(What you have to do):
Report every line from the following entries that contains the string "minus".

Content revision data
——

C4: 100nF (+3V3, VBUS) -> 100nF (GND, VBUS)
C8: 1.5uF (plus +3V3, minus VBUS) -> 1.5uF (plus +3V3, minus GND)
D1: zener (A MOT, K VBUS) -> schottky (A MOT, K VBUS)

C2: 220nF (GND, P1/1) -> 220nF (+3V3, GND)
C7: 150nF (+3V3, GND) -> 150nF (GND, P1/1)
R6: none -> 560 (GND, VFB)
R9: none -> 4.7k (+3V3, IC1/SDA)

——

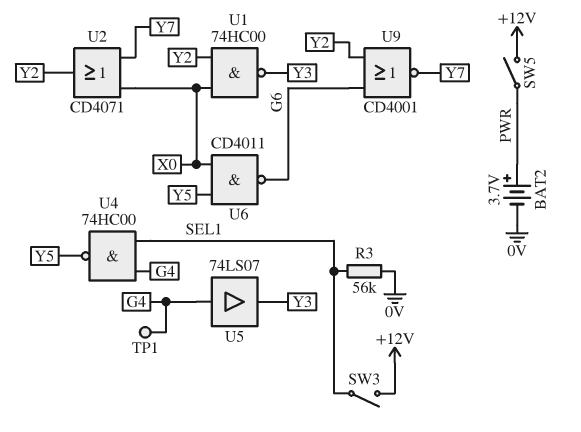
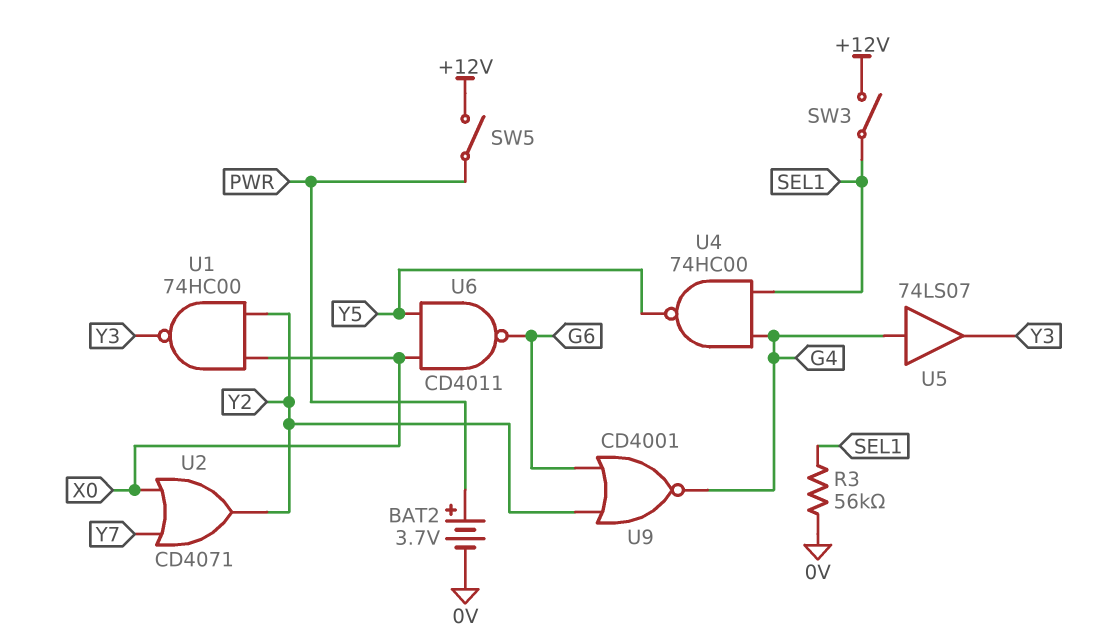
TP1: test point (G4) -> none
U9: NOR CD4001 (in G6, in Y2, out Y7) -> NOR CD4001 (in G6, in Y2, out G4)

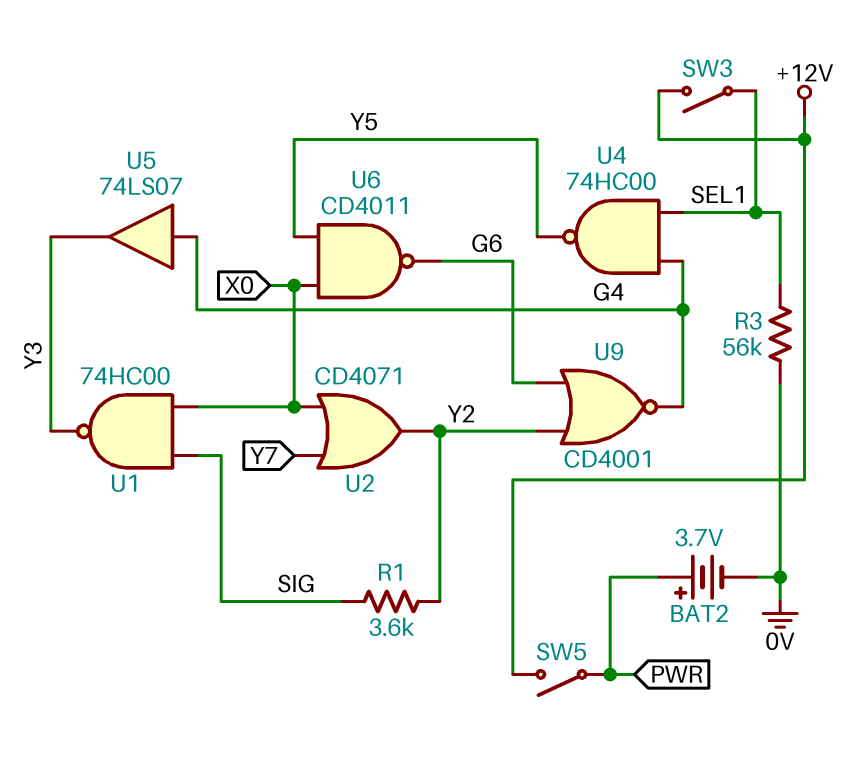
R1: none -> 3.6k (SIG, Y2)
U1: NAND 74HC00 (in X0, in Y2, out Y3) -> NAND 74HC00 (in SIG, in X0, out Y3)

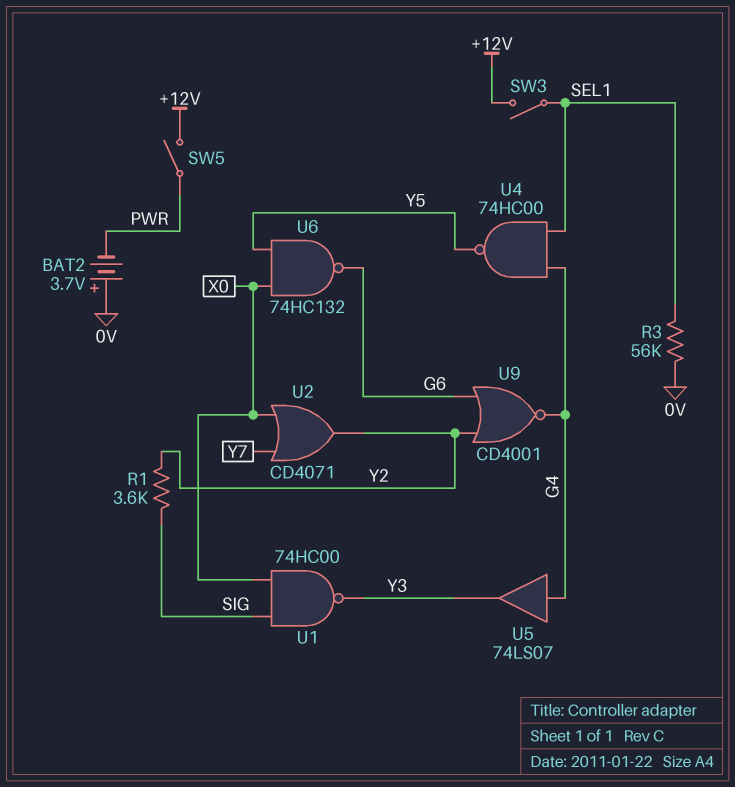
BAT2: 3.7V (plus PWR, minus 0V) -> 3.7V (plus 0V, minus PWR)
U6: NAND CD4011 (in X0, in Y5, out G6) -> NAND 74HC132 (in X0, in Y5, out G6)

——

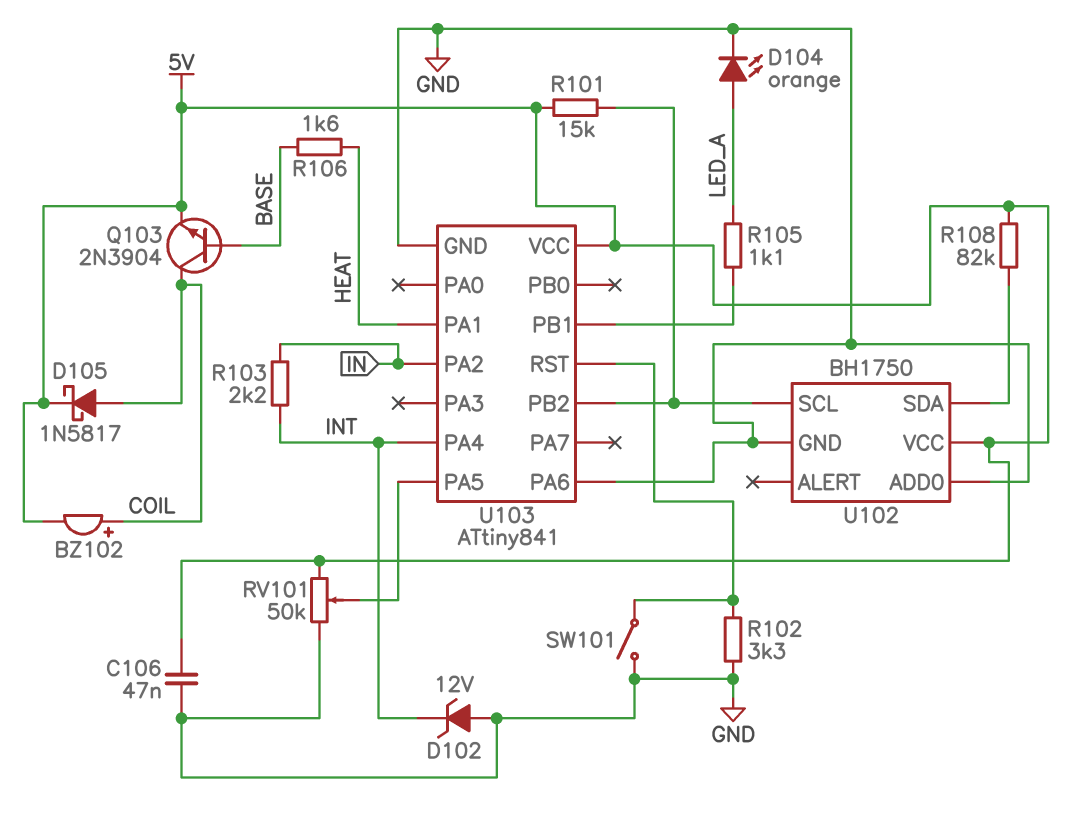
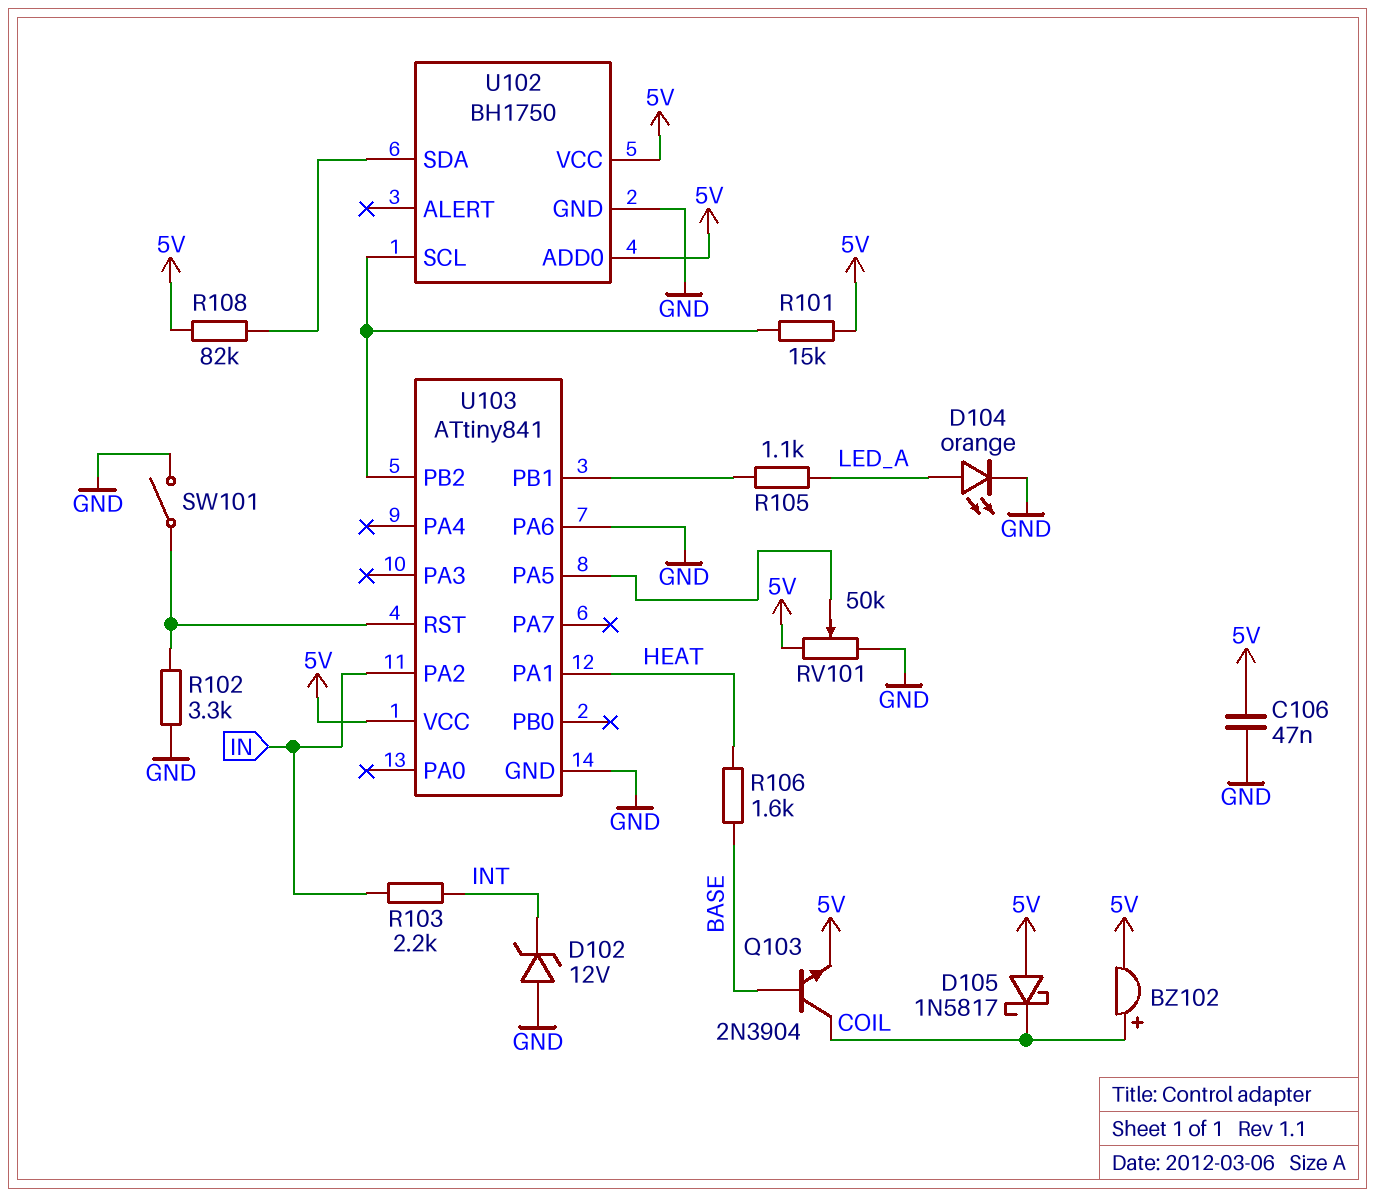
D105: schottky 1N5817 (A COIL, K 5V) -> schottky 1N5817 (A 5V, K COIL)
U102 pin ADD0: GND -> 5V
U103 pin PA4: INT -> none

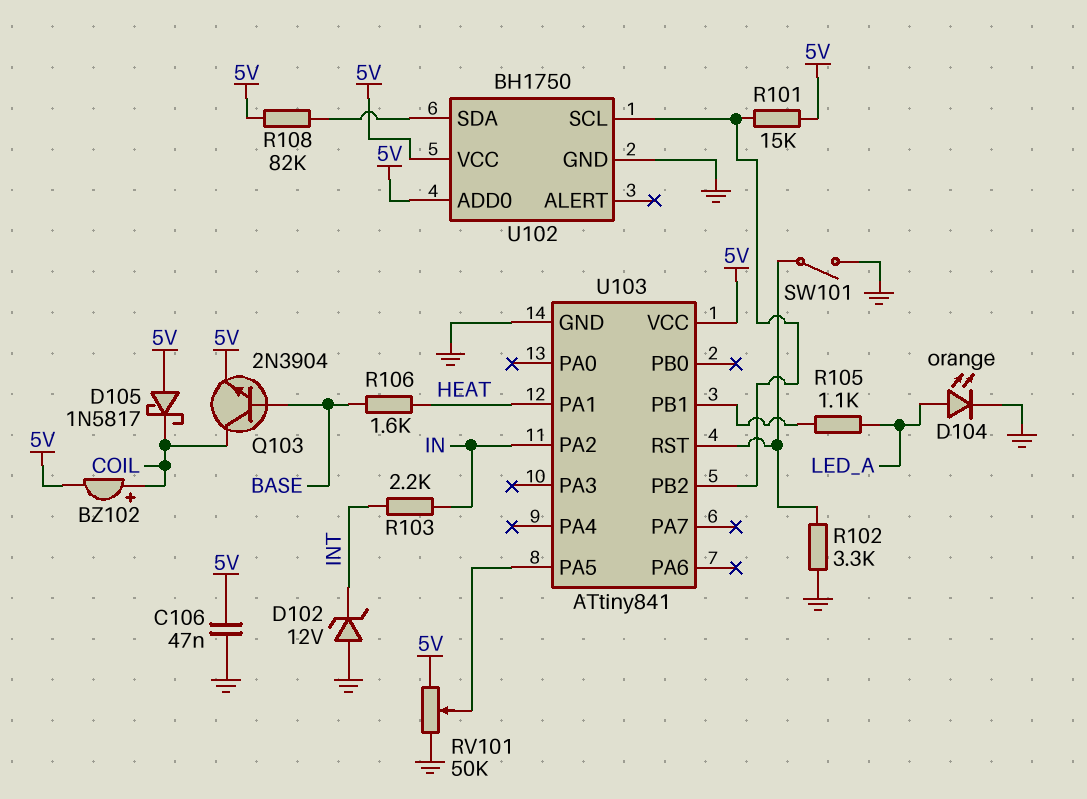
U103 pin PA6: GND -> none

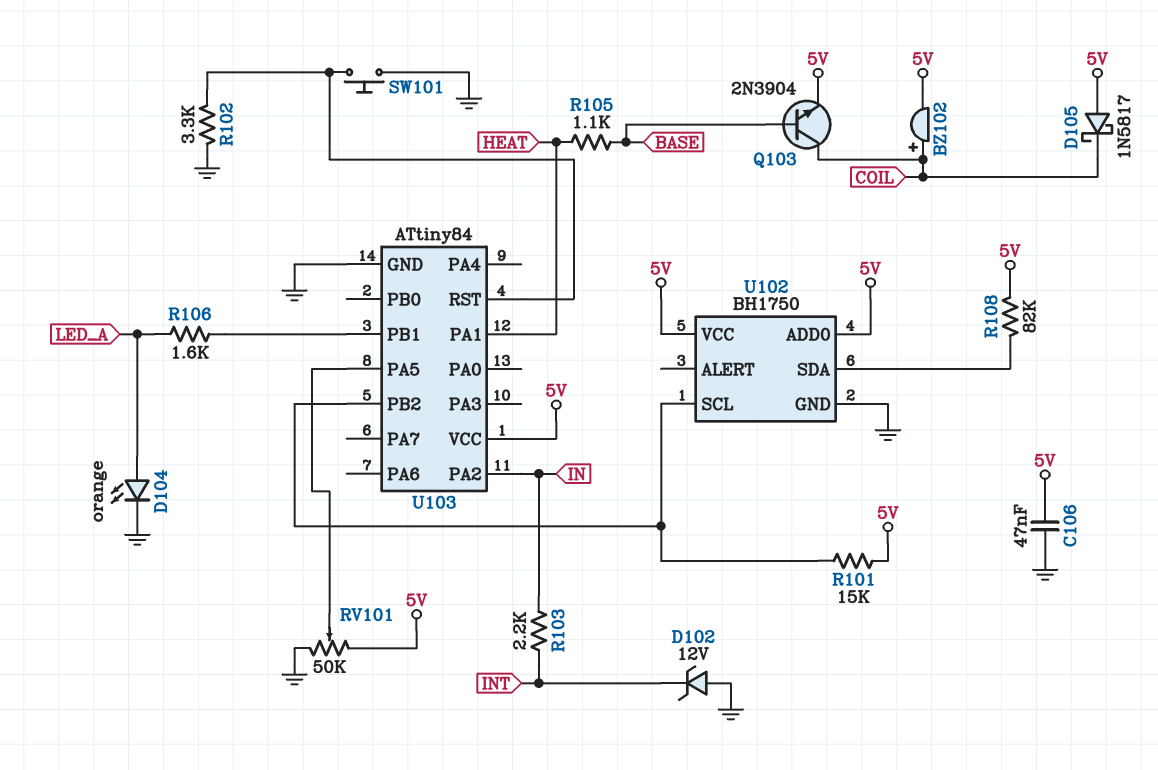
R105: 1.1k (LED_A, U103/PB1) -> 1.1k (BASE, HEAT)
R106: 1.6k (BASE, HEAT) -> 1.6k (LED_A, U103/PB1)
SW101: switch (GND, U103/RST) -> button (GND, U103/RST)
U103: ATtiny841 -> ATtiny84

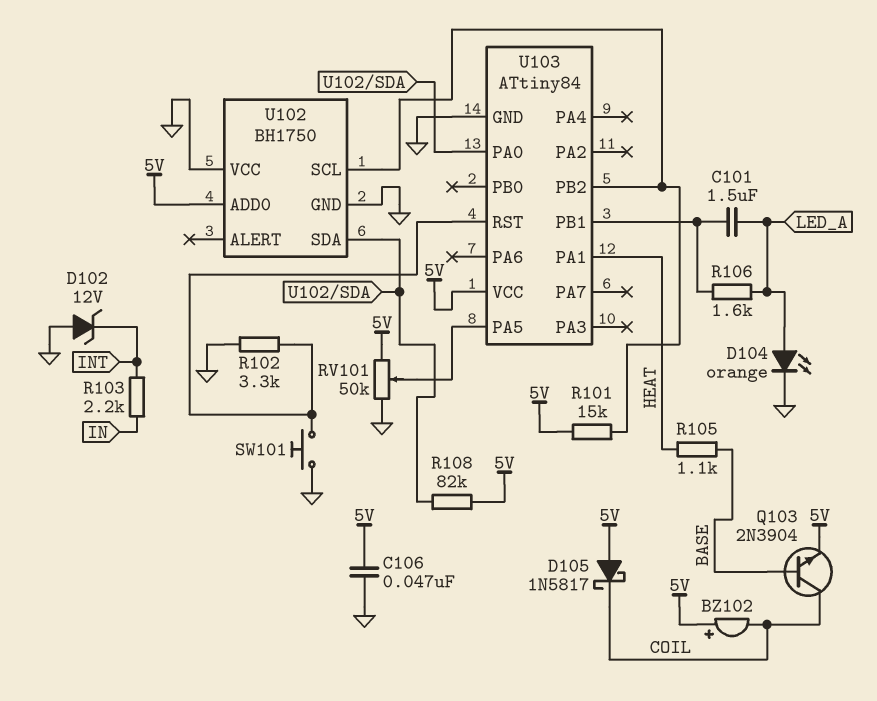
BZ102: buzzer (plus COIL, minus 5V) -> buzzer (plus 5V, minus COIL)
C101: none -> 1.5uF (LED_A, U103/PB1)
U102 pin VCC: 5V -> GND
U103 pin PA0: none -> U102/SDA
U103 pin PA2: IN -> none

——

(Response for this exercise):
C8: 1.5uF (plus +3V3, minus VBUS) -> 1.5uF (plus +3V3, minus GND)
BAT2: 3.7V (plus PWR, minus 0V) -> 3.7V (plus 0V, minus PWR)
BZ102: buzzer (plus COIL, minus 5V) -> buzzer (plus 5V, minus COIL)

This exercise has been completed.